Lines before the one containing "IC3 pin VDD: AGND -> +3V3" are left out; return that line and all lines after it, exactly, through the end of the records below.

START Exercise material

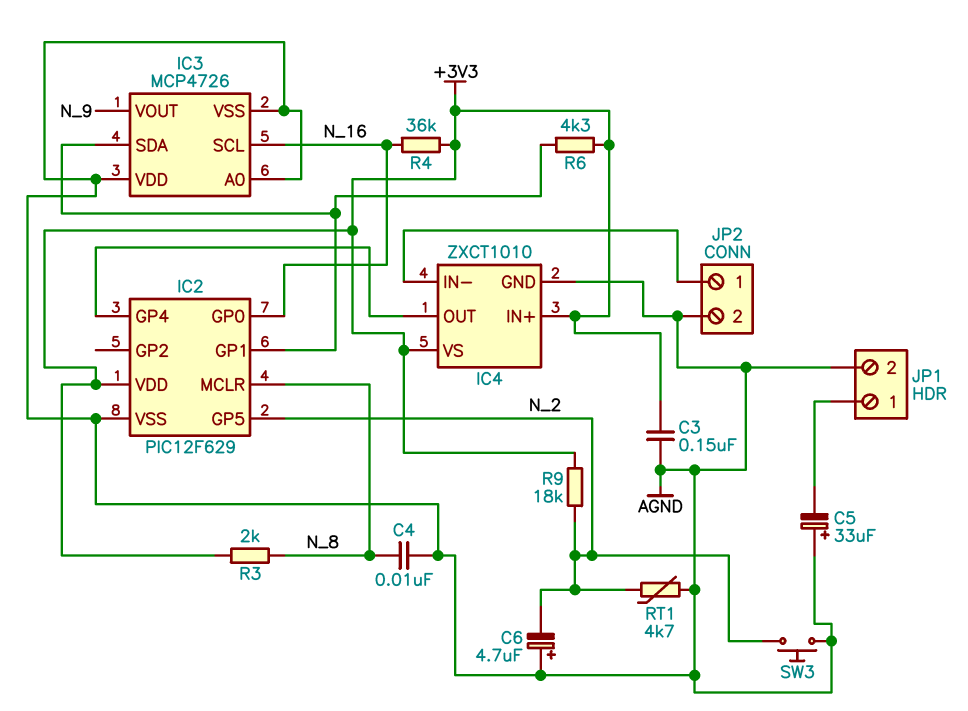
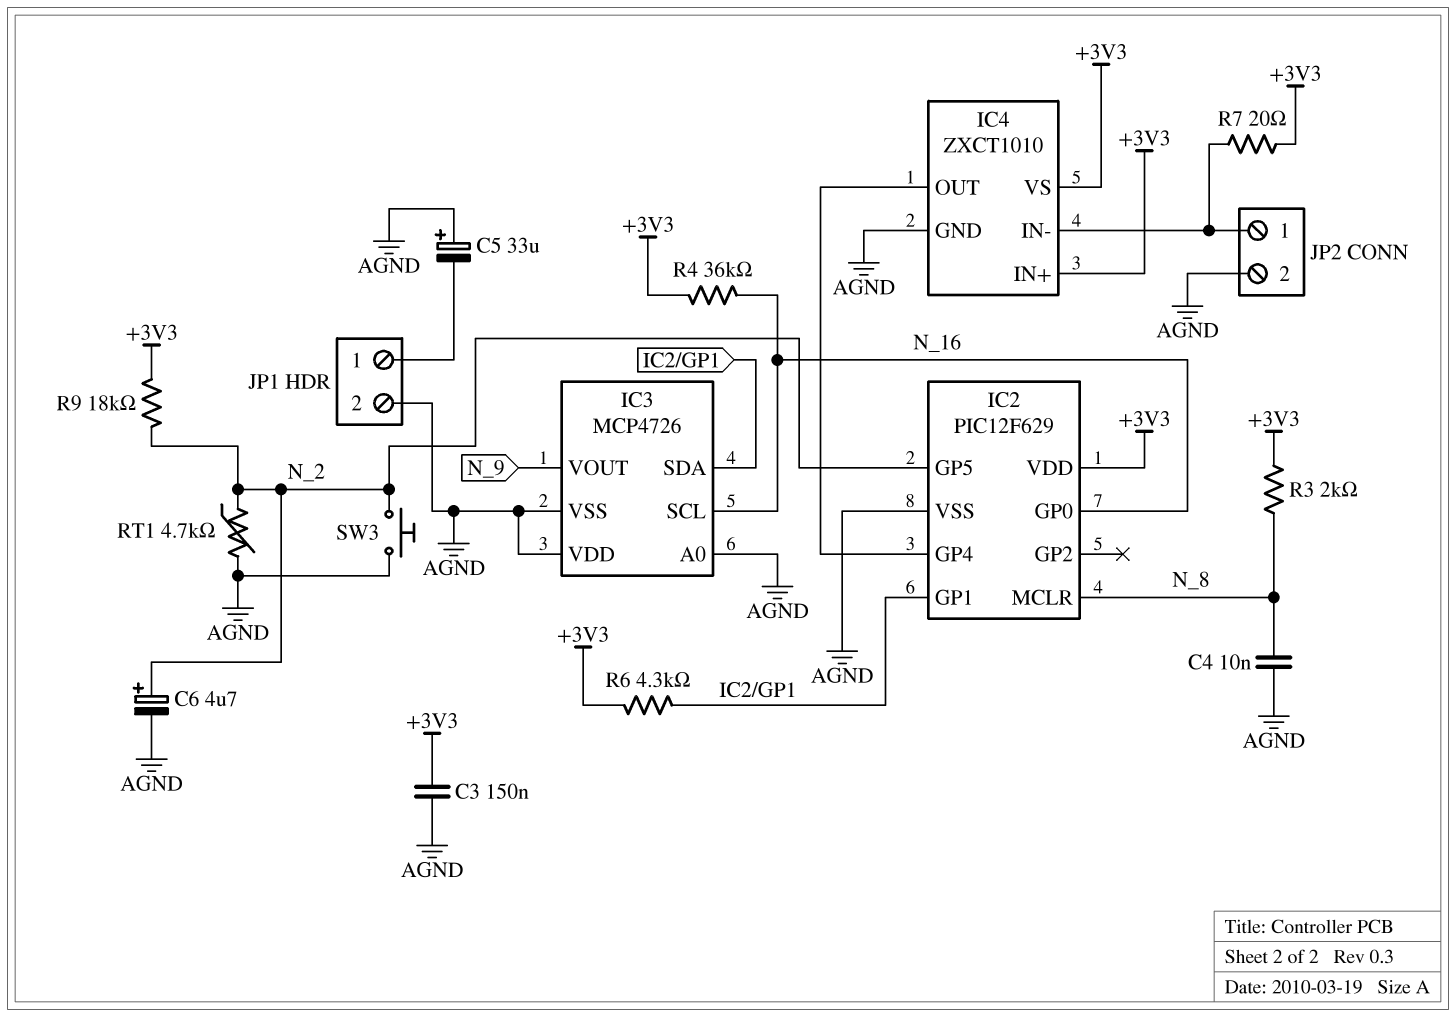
C6: 4.7uF (plus AGND, minus N_2) -> 4.7uF (plus N_2, minus AGND)
R7: none -> 20 (+3V3, IC4/IN-)

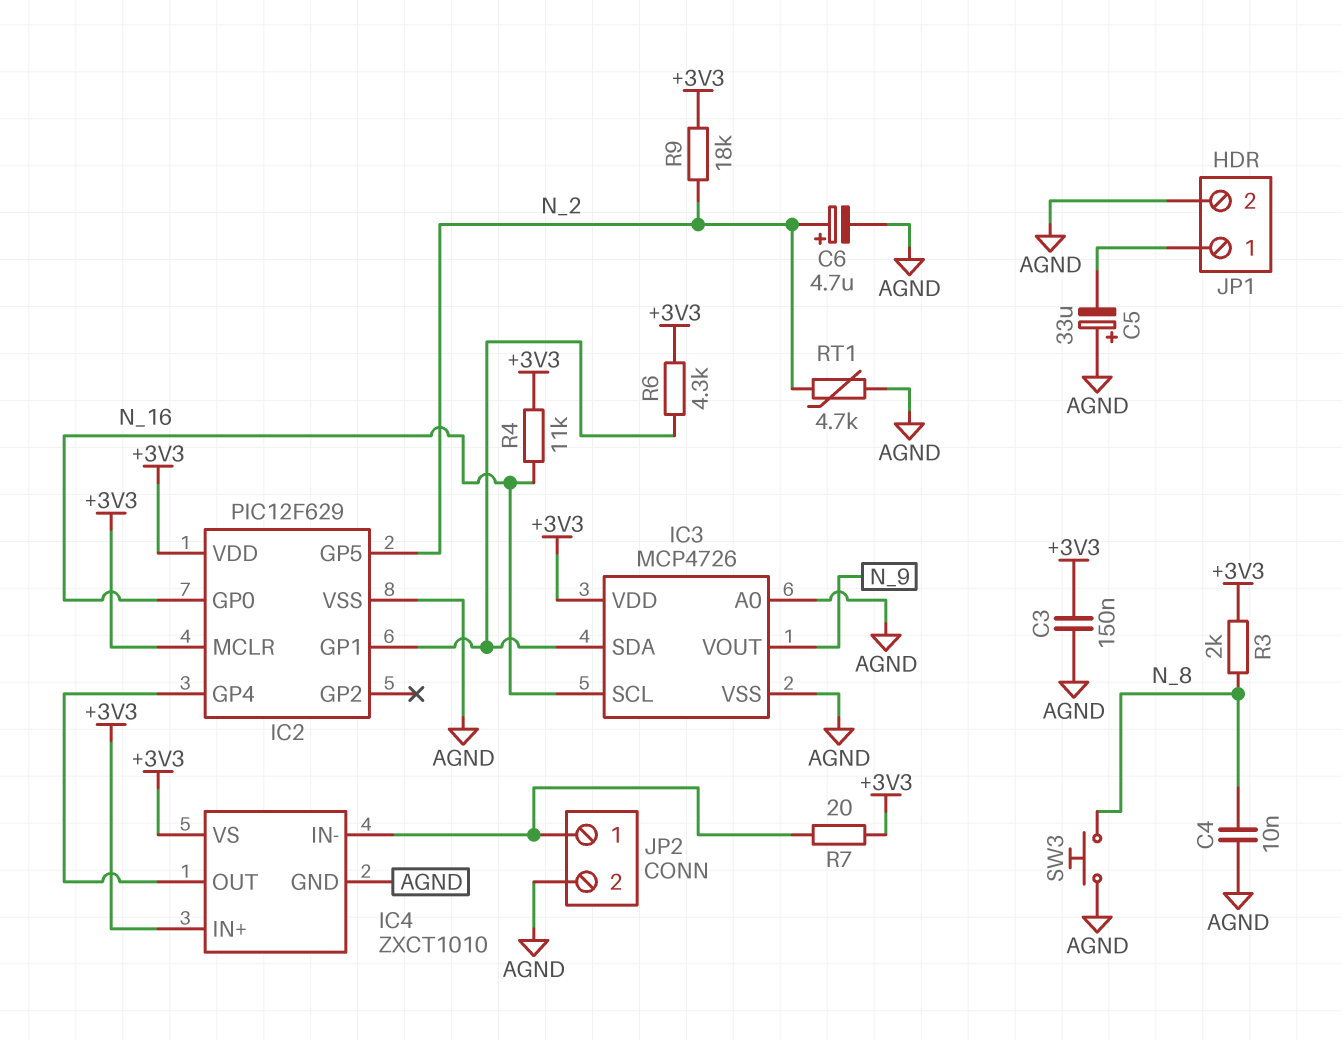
IC2 pin MCLR: N_8 -> +3V3
IC3 pin VDD: AGND -> +3V3
R4: 36k (+3V3, N_16) -> 11k (+3V3, N_16)
SW3: button (AGND, N_2) -> button (AGND, N_8)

END Exercise material

Exercise answer:
IC3 pin VDD: AGND -> +3V3
R4: 36k (+3V3, N_16) -> 11k (+3V3, N_16)
SW3: button (AGND, N_2) -> button (AGND, N_8)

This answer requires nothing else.